**THE TASK**
Retrieve every line of the data holding the word "purple".

────

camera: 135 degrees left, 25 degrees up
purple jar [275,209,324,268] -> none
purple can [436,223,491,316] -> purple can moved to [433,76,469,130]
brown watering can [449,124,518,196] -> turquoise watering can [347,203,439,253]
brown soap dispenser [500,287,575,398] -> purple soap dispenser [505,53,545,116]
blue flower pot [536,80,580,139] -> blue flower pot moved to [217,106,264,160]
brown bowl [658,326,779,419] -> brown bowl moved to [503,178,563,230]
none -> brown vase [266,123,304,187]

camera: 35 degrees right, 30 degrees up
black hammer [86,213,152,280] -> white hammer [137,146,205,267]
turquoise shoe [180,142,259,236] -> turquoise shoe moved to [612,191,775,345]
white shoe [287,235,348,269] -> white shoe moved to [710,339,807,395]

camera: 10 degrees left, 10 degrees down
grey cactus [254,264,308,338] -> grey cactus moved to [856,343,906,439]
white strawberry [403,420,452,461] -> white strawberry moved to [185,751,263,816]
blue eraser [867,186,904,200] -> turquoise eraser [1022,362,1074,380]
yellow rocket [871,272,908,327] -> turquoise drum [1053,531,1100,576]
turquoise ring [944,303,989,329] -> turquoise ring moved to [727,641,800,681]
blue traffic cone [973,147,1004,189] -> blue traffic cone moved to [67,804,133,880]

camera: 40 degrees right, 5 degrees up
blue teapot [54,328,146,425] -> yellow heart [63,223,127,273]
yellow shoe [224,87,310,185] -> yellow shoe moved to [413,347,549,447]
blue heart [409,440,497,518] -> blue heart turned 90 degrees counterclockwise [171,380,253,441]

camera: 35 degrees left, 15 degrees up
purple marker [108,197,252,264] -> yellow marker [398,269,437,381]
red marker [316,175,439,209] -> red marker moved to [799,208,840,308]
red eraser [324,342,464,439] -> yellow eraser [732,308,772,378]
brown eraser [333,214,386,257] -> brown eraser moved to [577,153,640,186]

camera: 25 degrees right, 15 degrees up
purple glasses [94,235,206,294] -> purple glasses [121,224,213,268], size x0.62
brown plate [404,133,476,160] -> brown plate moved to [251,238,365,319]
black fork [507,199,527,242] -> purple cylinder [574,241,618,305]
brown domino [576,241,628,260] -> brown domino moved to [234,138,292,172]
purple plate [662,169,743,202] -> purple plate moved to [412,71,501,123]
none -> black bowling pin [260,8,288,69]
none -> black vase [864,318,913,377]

────

**OUTPUT FOR THIS EXERCISE**
purple jar [275,209,324,268] -> none
purple can [436,223,491,316] -> purple can moved to [433,76,469,130]
brown soap dispenser [500,287,575,398] -> purple soap dispenser [505,53,545,116]
purple marker [108,197,252,264] -> yellow marker [398,269,437,381]
purple glasses [94,235,206,294] -> purple glasses [121,224,213,268], size x0.62
black fork [507,199,527,242] -> purple cylinder [574,241,618,305]
purple plate [662,169,743,202] -> purple plate moved to [412,71,501,123]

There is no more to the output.